INFORMATION:
━━━━━━━━━━━━━━━━

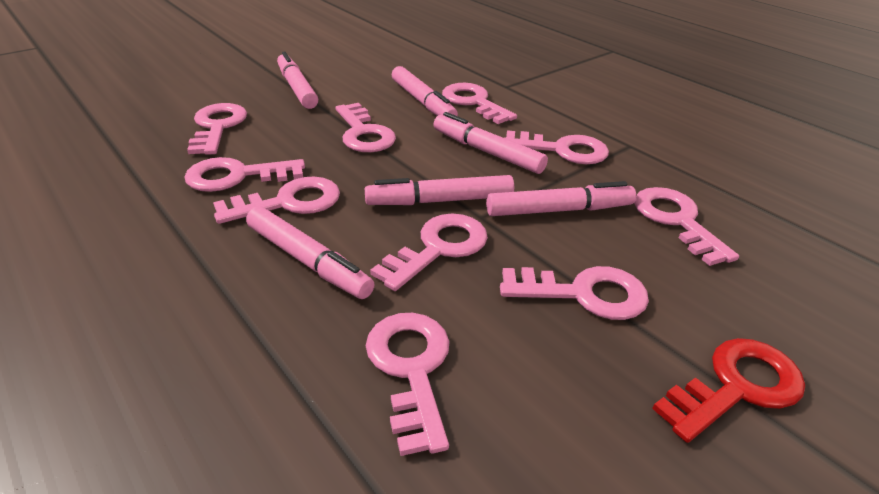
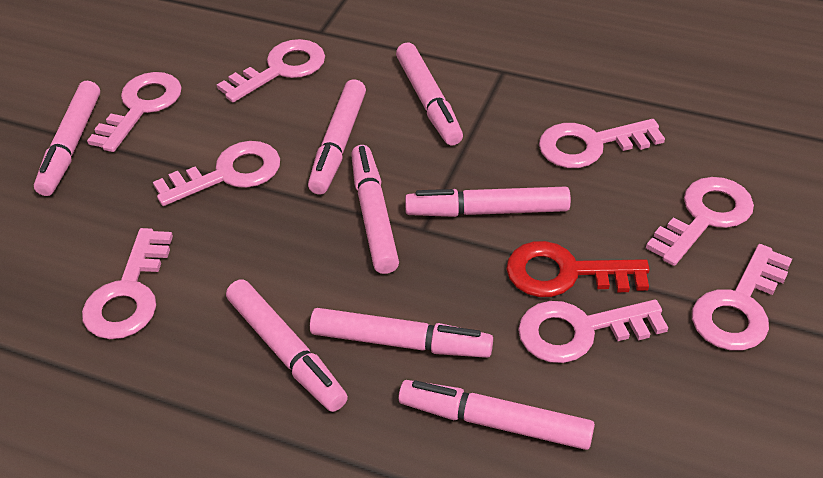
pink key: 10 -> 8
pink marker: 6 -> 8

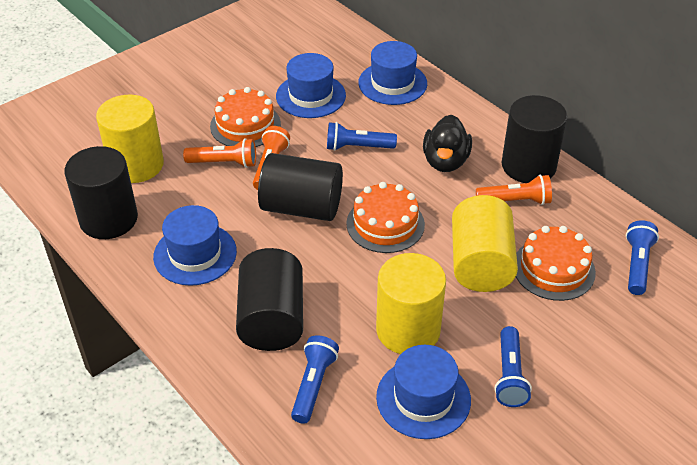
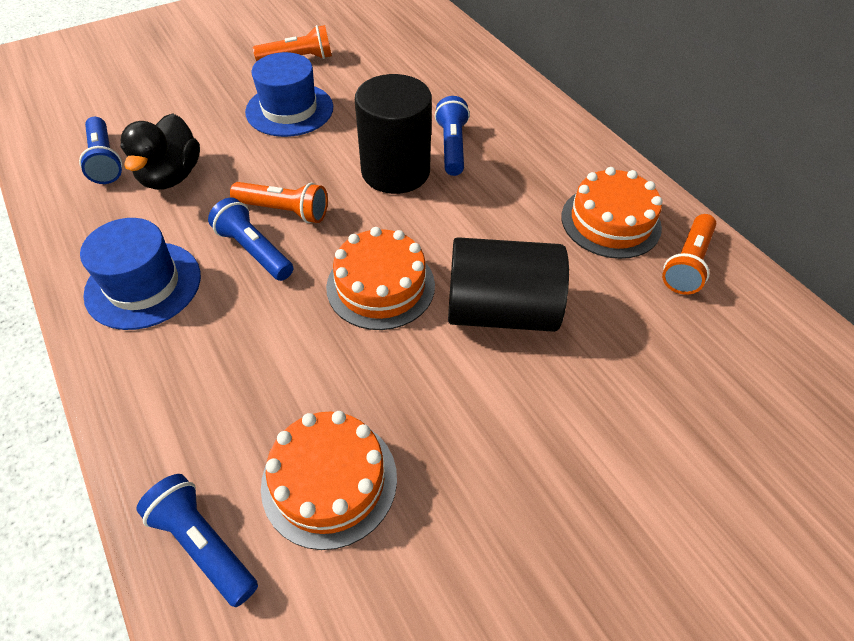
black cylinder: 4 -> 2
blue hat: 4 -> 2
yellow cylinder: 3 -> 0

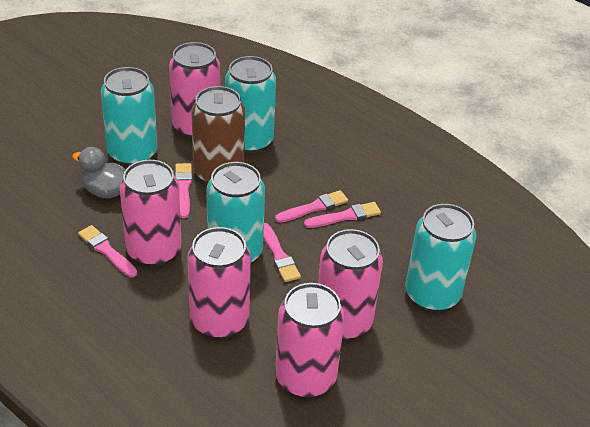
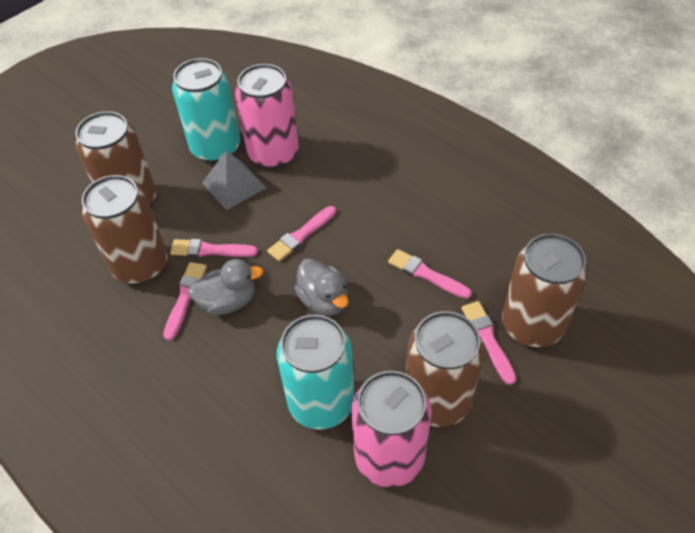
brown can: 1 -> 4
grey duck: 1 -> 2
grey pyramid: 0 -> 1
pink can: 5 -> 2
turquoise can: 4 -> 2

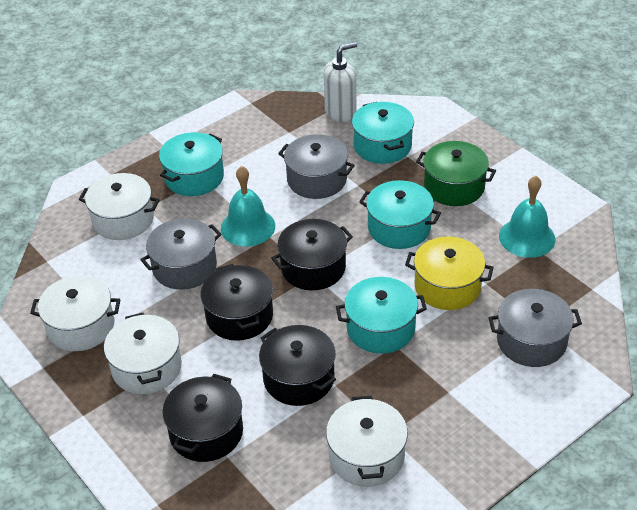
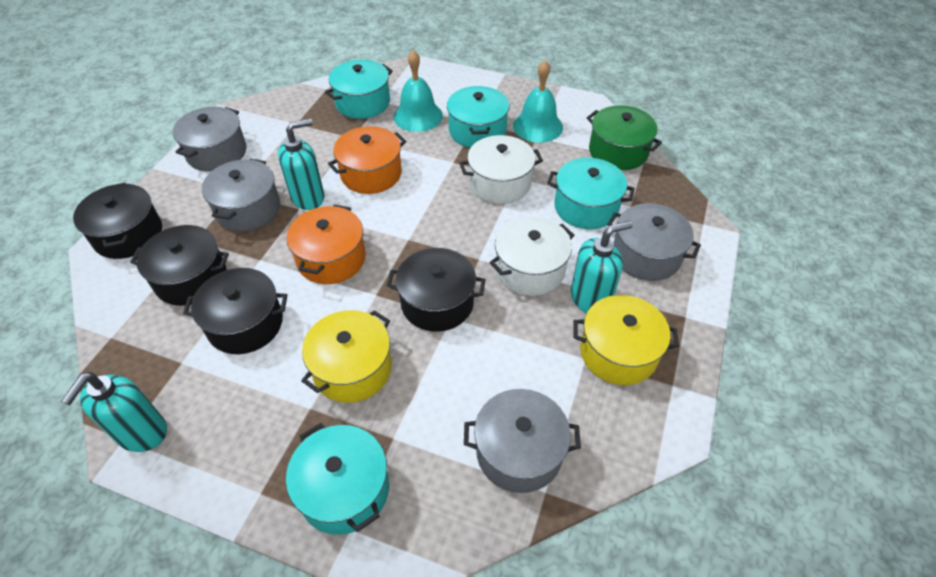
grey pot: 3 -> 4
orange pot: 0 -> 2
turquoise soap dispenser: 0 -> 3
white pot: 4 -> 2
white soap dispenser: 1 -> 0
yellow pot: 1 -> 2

━━━━━━━━━━━━━━━━

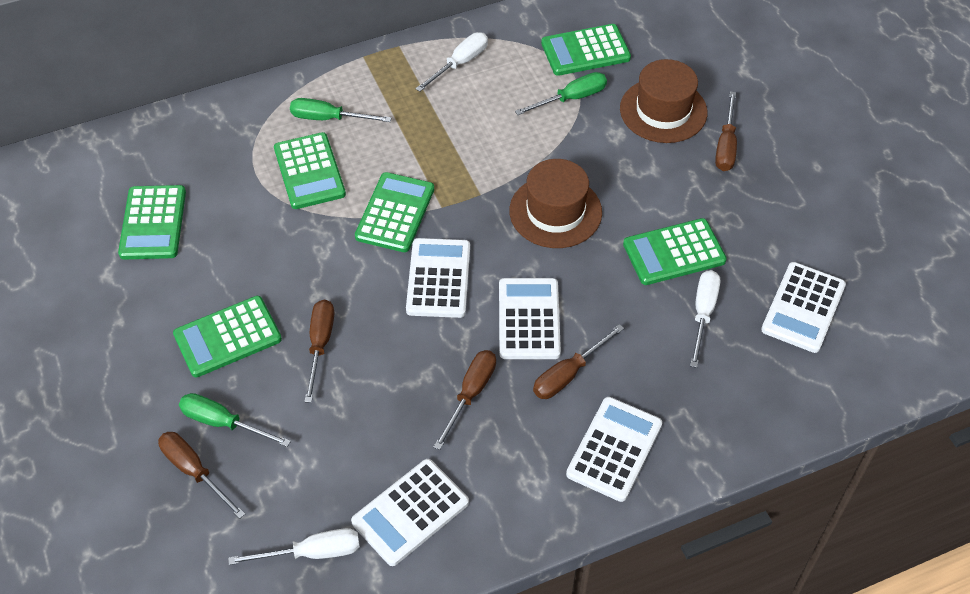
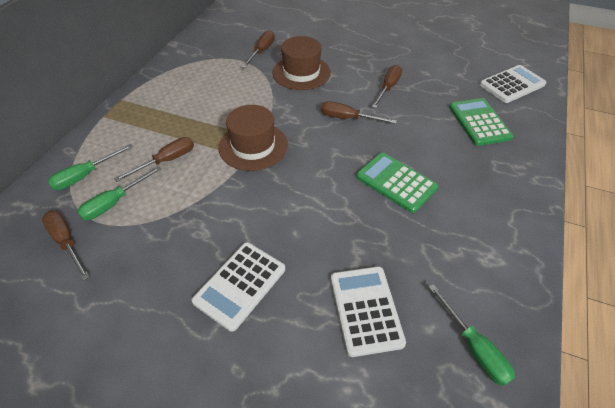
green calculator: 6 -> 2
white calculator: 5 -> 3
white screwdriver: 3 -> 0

━━━━━━━━━━━━━━━━

WORK REQUEST: Give again the stretch of the entries above that begins at the line with "grey duck: 1 -> 2" and ends at the line with "yellow pot: 1 -> 2", word for word, with no pictures.

FINISHED EXERCISE:
grey duck: 1 -> 2
grey pyramid: 0 -> 1
pink can: 5 -> 2
turquoise can: 4 -> 2

grey pot: 3 -> 4
orange pot: 0 -> 2
turquoise soap dispenser: 0 -> 3
white pot: 4 -> 2
white soap dispenser: 1 -> 0
yellow pot: 1 -> 2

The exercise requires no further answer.